● **Data excerpts**:
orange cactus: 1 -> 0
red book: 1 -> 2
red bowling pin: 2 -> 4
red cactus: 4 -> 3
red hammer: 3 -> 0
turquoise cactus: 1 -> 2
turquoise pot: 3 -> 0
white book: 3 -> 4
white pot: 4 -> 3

● **What is needed**: Nothing in the entries should be left out; please reproduce them all exactly.

● **Solution to the problem**:
orange cactus: 1 -> 0
red book: 1 -> 2
red bowling pin: 2 -> 4
red cactus: 4 -> 3
red hammer: 3 -> 0
turquoise cactus: 1 -> 2
turquoise pot: 3 -> 0
white book: 3 -> 4
white pot: 4 -> 3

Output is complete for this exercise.